YOUR INSTRUCTIONS
Look for the word "yellow" in the material below, then report each line where it occurs.

########################################

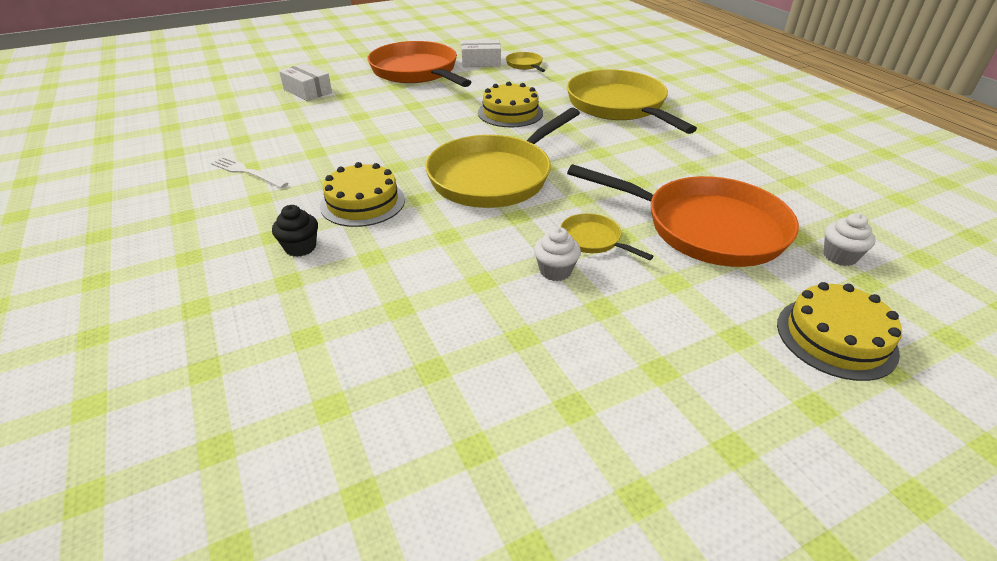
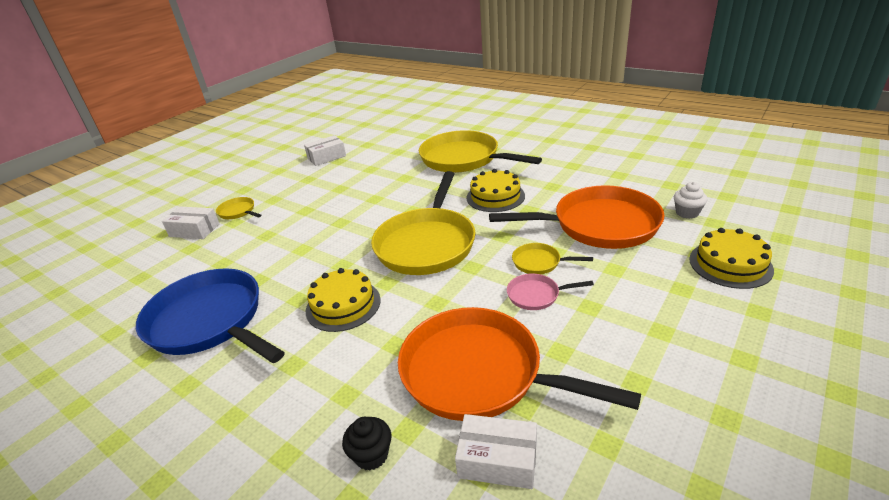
camera: 25 degrees left, 5 degrees down
(247, 172) = (210, 321): white fork -> blue pan
(300, 247) = (327, 363): black cupcake -> black cupcake (371, 455)
(356, 405) = (497, 460): none -> white box
(417, 72) = (280, 181): orange pan -> orange pan (479, 373)
(510, 113) = (390, 190): yellow cake -> yellow cake (495, 196)
(525, 65) = (364, 149): yellow pan -> yellow pan (238, 212)
(555, 271) = (536, 295): white cupcake -> pink pan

########################################

EXPECTED OUTPUT
(510, 113) = (390, 190): yellow cake -> yellow cake (495, 196)
(525, 65) = (364, 149): yellow pan -> yellow pan (238, 212)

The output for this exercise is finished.